(Beginning of Provided material)

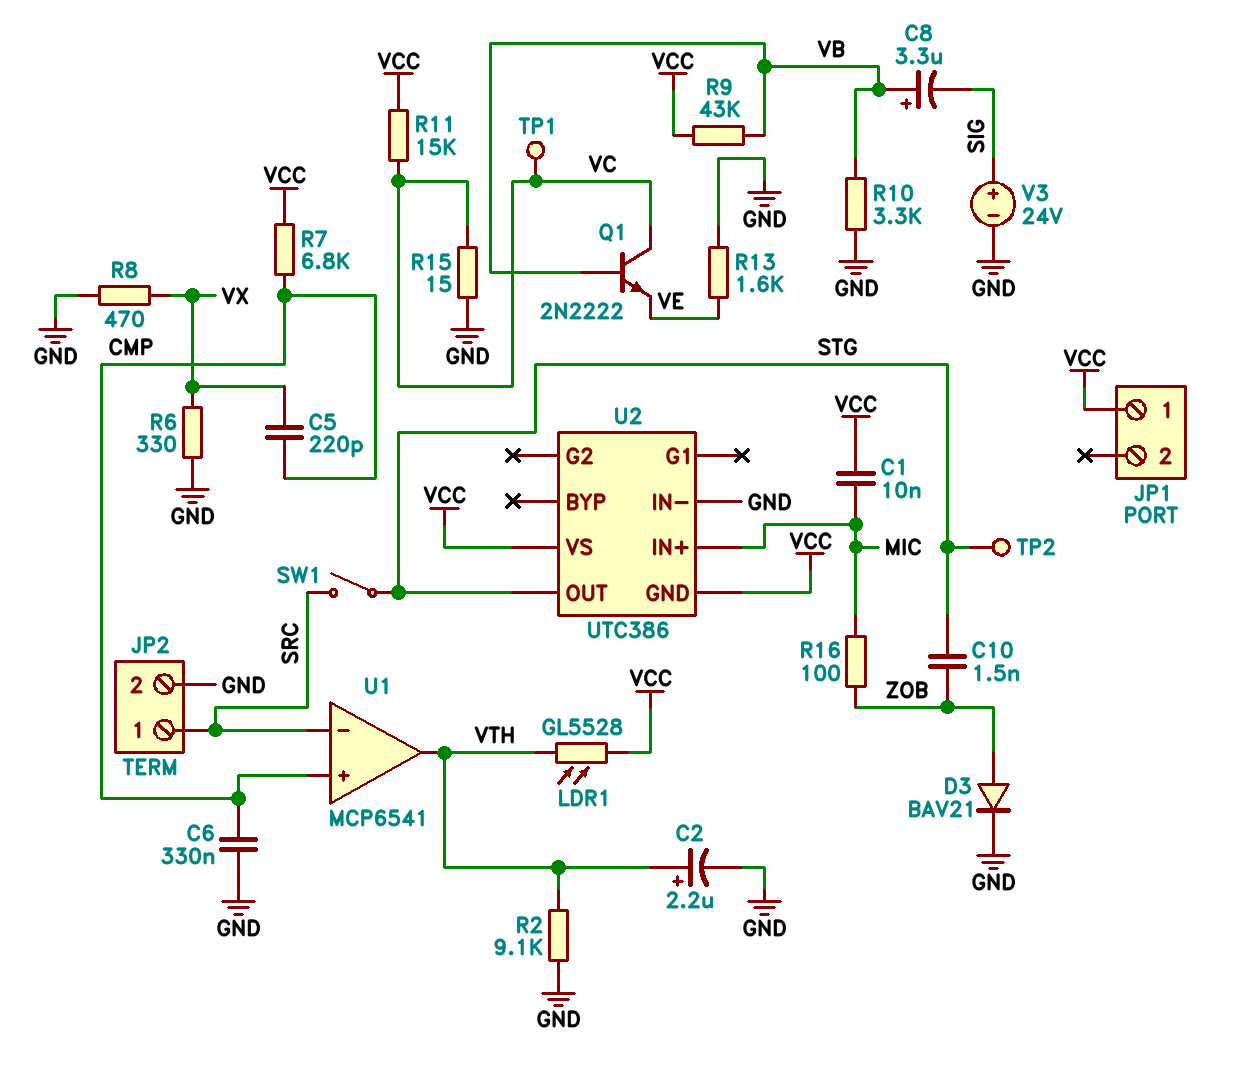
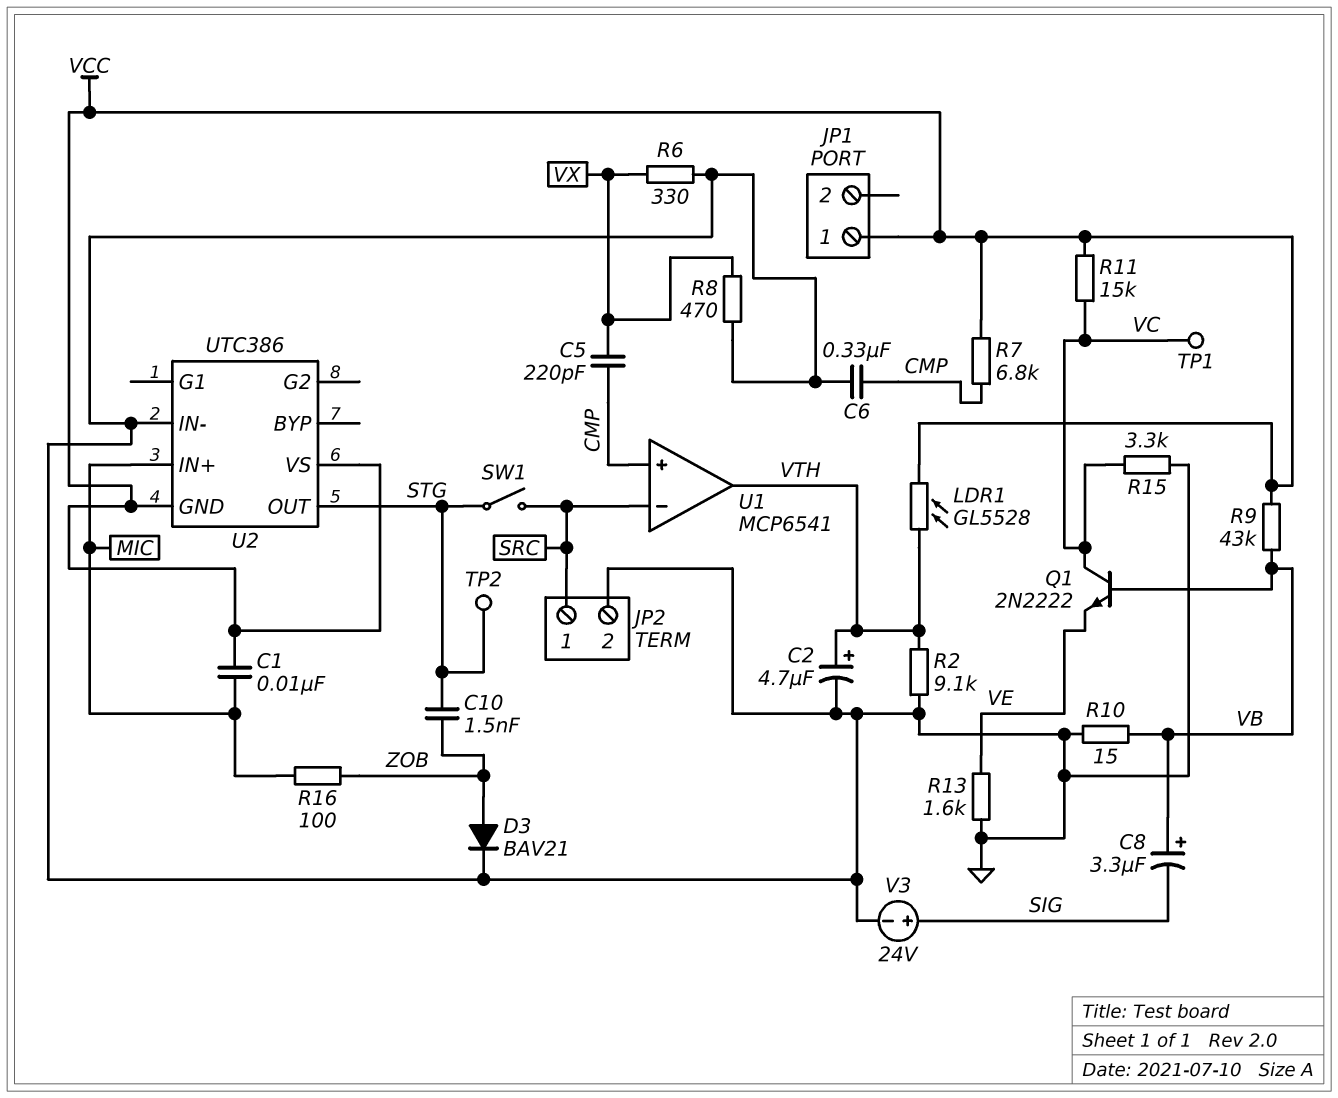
C2: 2.2uF (plus VTH, minus GND) -> 4.7uF (plus VTH, minus GND)
R10: 3.3k (GND, VB) -> 15 (GND, VB)
R15: 15 (GND, VC) -> 3.3k (GND, VC)

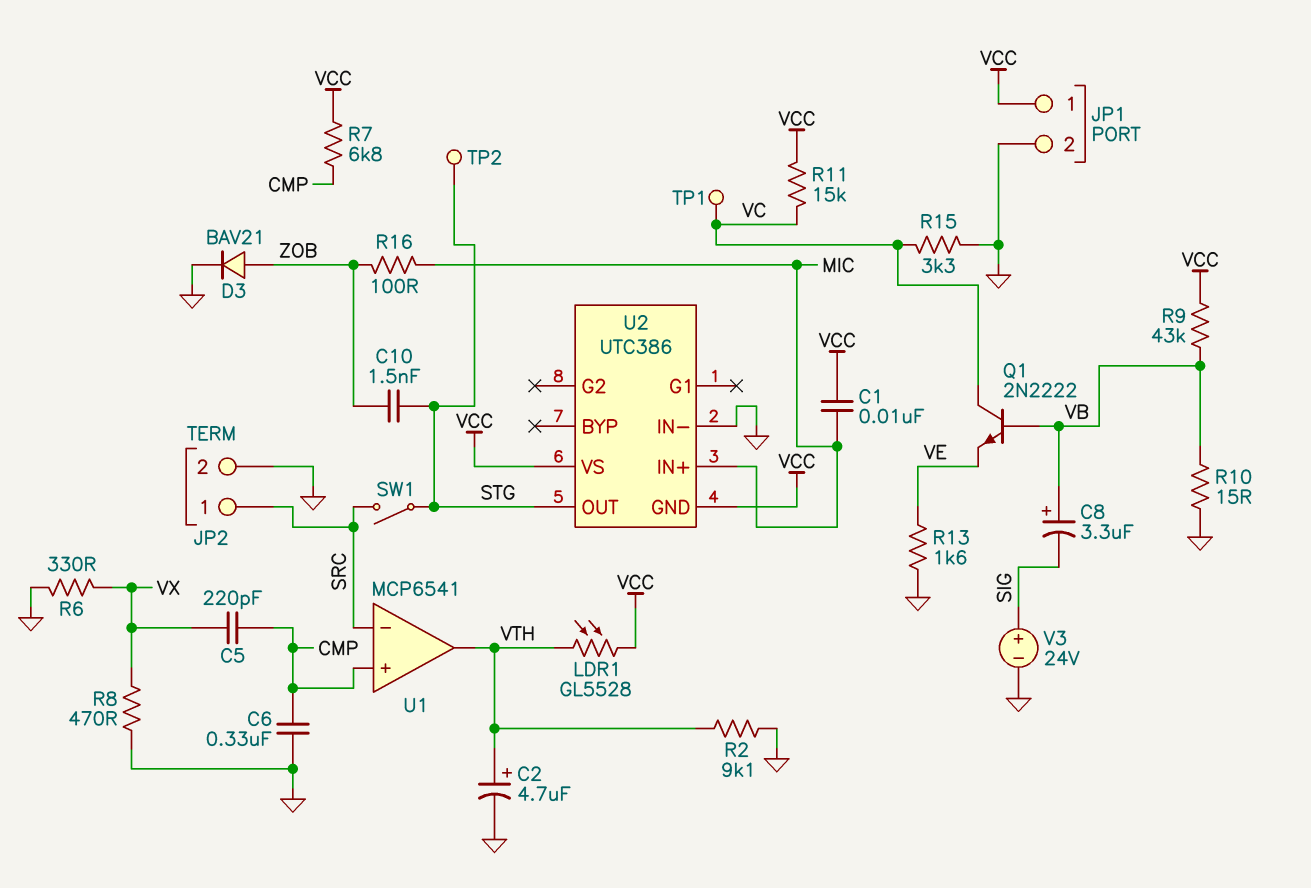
JP1 pin 2: none -> GND

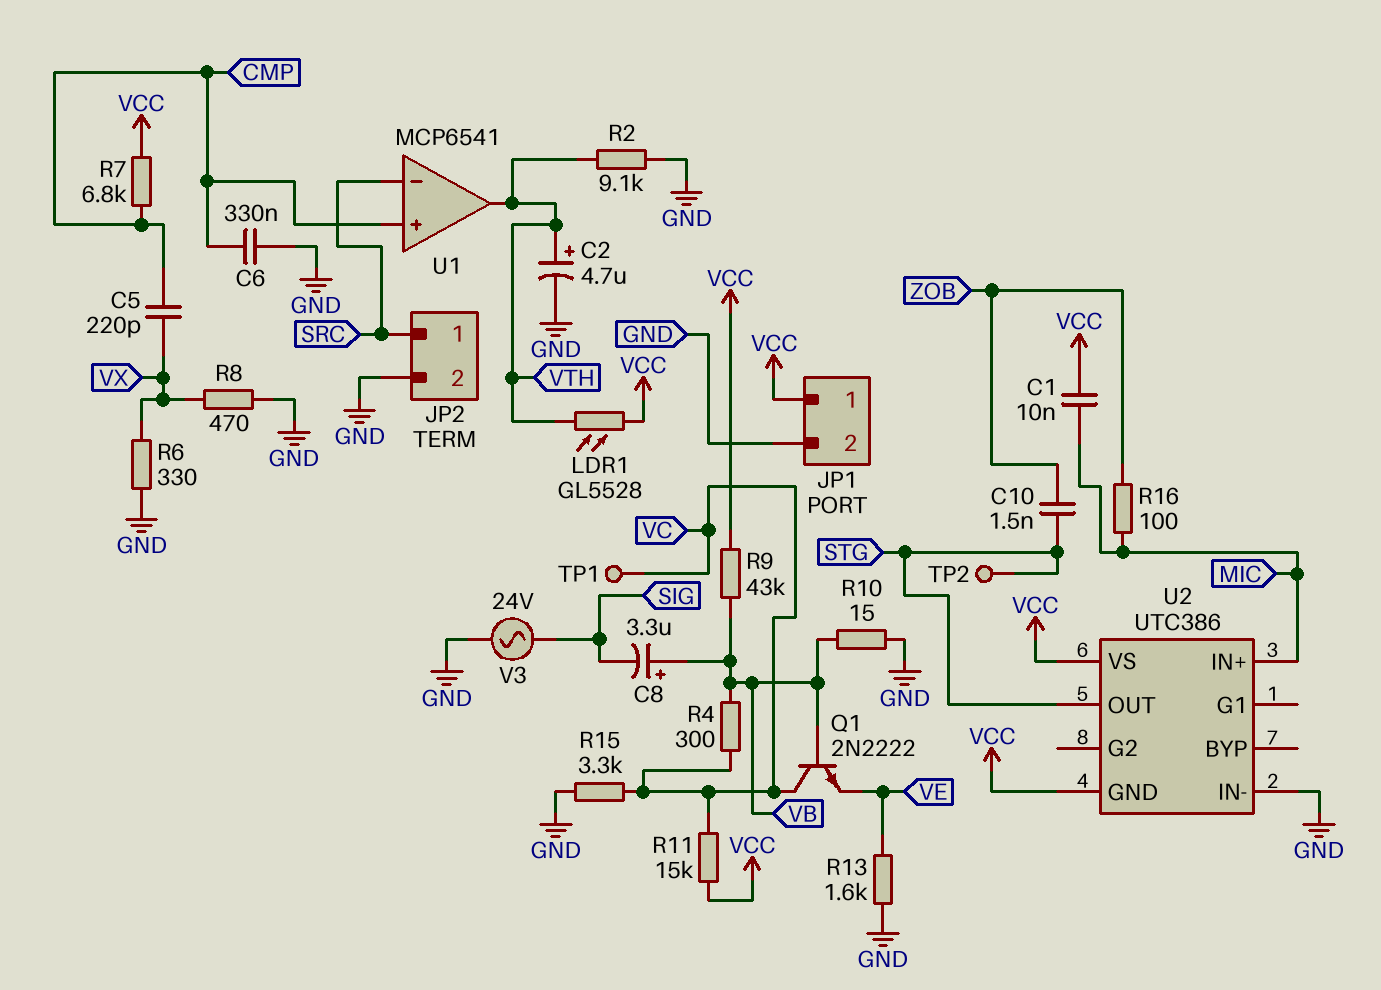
D3: diode BAV21 (A ZOB, K GND) -> none
R4: none -> 300 (VB, VC)
SW1: switch (SRC, STG) -> none
V3: 24V (plus SIG, minus GND) -> AC 24V (GND, SIG)

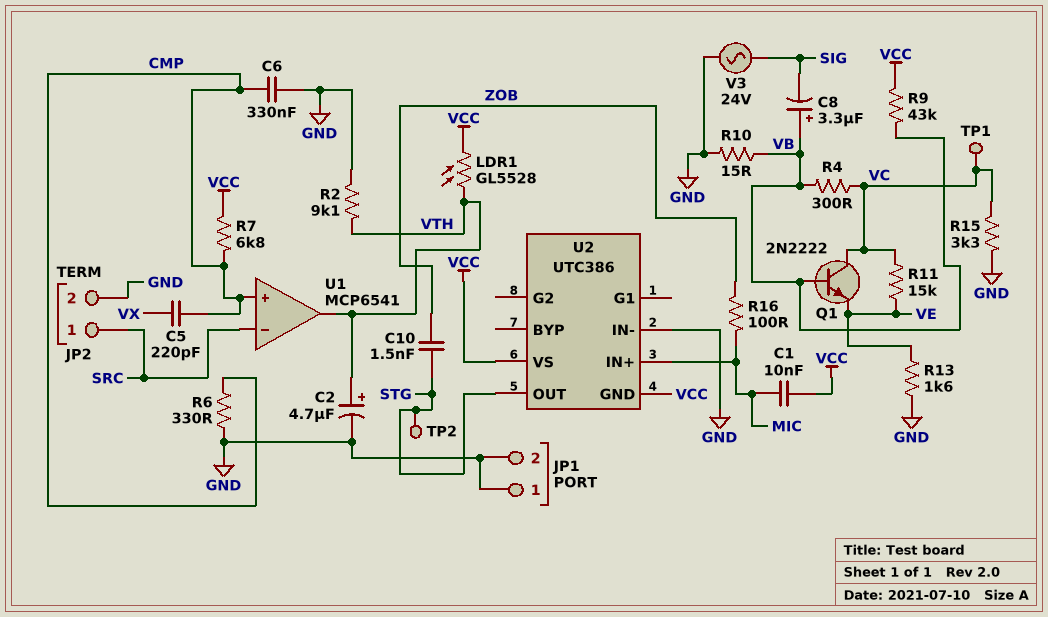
JP1 pin 1: VCC -> GND
R6: 330 (GND, VX) -> 330 (CMP, GND)
R8: 470 (GND, VX) -> none
R11: 15k (VC, VCC) -> 15k (VC, VE)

(End of Provided material)

• What you need to do: Make an exact copy of the records, pictures excluded.

• Response area:
C2: 2.2uF (plus VTH, minus GND) -> 4.7uF (plus VTH, minus GND)
R10: 3.3k (GND, VB) -> 15 (GND, VB)
R15: 15 (GND, VC) -> 3.3k (GND, VC)

JP1 pin 2: none -> GND

D3: diode BAV21 (A ZOB, K GND) -> none
R4: none -> 300 (VB, VC)
SW1: switch (SRC, STG) -> none
V3: 24V (plus SIG, minus GND) -> AC 24V (GND, SIG)

JP1 pin 1: VCC -> GND
R6: 330 (GND, VX) -> 330 (CMP, GND)
R8: 470 (GND, VX) -> none
R11: 15k (VC, VCC) -> 15k (VC, VE)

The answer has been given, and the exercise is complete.